*WHAT YOU SHOULD DO*: Quote the records exactly, starting at the first line and stopping after the line with "orange cross: (73, 127)"; skip the pictures.

*SOURCE MATERIAL*:
*****

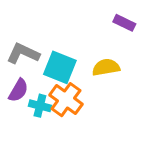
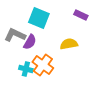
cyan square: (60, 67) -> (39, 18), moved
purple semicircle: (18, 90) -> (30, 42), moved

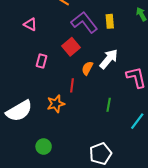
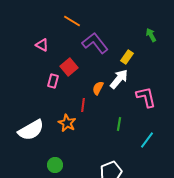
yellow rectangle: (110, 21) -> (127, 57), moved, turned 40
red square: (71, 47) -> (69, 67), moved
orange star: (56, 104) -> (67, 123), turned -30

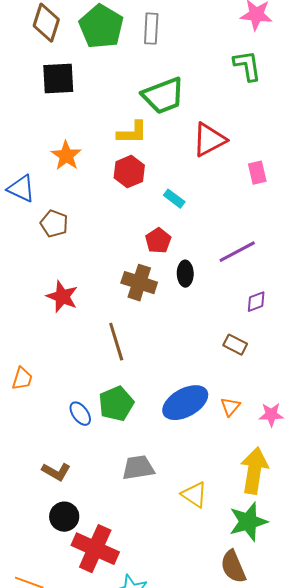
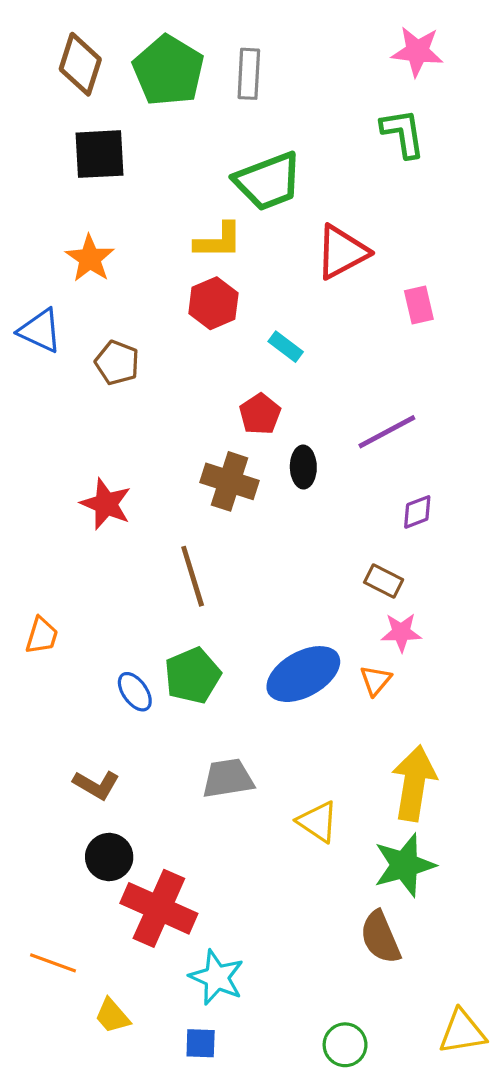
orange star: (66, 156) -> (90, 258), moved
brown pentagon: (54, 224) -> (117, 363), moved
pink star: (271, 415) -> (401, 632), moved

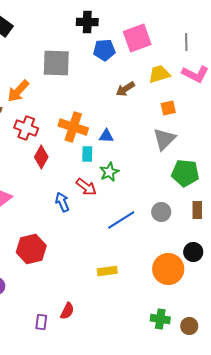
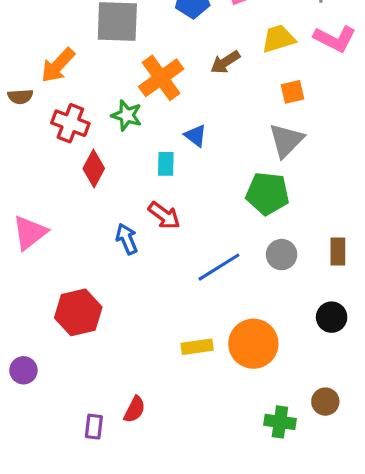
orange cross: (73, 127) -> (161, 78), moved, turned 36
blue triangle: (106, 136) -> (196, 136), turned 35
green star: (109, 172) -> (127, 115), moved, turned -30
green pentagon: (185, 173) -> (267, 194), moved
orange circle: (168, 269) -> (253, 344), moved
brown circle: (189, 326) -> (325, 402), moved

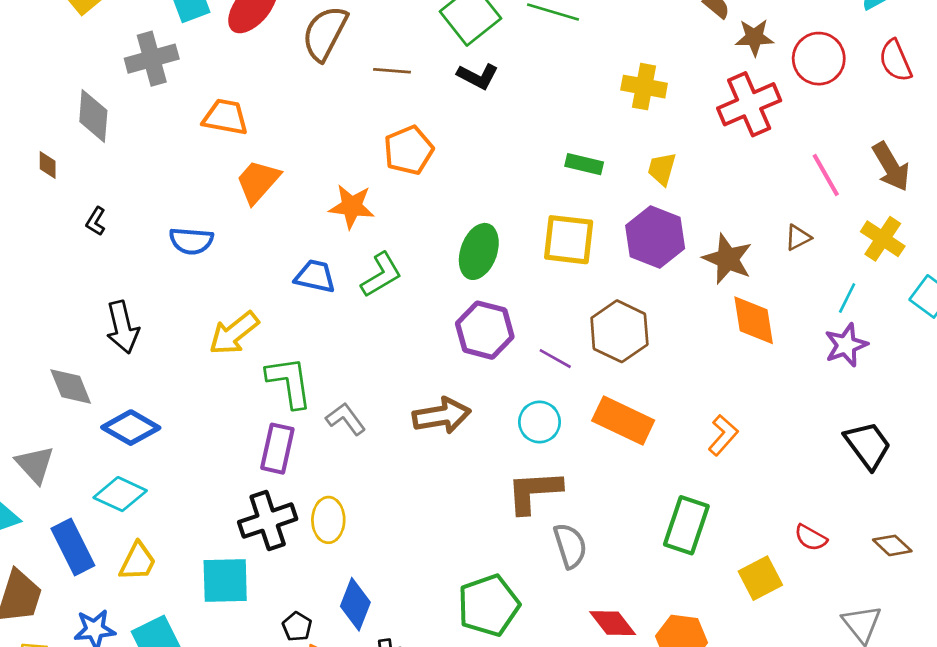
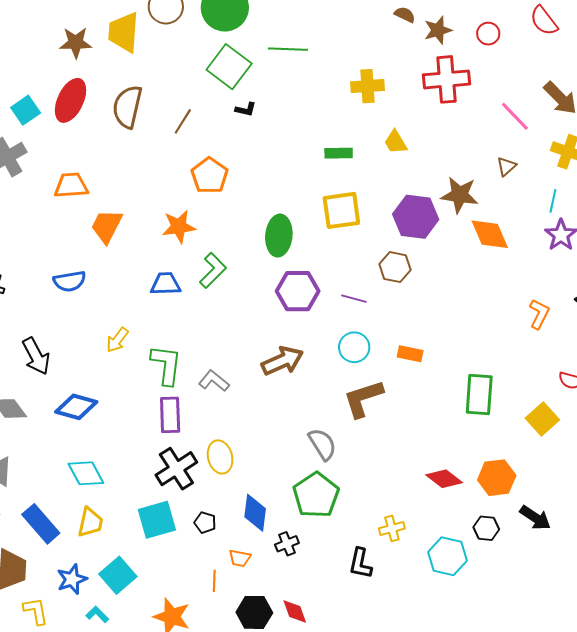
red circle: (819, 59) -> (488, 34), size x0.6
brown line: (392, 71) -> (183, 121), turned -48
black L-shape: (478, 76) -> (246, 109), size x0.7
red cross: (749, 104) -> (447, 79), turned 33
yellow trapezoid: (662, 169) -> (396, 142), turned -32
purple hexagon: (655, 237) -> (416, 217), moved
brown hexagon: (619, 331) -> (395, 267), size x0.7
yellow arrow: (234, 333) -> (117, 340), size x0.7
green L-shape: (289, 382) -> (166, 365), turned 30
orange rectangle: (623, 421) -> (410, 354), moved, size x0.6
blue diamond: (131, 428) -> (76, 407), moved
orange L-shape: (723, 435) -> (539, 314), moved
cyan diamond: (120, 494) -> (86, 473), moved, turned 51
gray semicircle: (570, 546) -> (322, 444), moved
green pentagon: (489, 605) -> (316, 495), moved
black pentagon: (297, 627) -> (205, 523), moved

*****

*TASK SOLUTION*:
cyan square: (60, 67) -> (39, 18), moved
purple semicircle: (18, 90) -> (30, 42), moved

yellow rectangle: (110, 21) -> (127, 57), moved, turned 40
red square: (71, 47) -> (69, 67), moved
orange star: (56, 104) -> (67, 123), turned -30

orange star: (66, 156) -> (90, 258), moved
brown pentagon: (54, 224) -> (117, 363), moved
pink star: (271, 415) -> (401, 632), moved

orange cross: (73, 127) -> (161, 78), moved, turned 36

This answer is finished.